Give only the number of lines in the records that include the string "MISO".

# # # # #

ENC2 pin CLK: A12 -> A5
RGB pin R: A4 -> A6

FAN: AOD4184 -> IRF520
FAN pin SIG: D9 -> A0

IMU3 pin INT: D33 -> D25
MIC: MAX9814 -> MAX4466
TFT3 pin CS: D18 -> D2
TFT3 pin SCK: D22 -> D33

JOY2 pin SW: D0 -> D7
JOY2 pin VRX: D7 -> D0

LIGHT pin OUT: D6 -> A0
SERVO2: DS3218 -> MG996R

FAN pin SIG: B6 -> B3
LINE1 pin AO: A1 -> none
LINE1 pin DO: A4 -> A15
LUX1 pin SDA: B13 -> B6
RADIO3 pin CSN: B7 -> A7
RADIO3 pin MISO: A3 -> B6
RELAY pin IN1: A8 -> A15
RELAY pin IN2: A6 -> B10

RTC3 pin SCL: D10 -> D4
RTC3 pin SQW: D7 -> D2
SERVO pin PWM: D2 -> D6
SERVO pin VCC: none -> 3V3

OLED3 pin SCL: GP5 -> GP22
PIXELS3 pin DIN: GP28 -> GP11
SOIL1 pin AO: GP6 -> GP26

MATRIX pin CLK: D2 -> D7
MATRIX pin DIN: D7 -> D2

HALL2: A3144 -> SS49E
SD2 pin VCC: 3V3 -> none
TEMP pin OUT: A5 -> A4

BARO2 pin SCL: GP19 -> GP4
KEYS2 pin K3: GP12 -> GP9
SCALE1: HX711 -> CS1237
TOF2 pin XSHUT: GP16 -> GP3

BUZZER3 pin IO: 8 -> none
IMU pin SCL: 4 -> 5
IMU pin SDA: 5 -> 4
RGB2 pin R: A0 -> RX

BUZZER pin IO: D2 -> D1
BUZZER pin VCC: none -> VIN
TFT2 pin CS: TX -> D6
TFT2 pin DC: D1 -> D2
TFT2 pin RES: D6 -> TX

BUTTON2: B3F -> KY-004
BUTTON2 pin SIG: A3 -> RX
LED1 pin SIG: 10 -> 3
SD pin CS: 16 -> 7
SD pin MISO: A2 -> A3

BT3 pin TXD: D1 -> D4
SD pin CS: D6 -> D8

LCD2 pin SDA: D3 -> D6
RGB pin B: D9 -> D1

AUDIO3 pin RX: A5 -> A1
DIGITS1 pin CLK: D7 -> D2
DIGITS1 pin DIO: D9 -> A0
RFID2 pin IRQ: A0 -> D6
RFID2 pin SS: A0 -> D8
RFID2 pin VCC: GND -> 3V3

# # # # #

● Exercise result: 2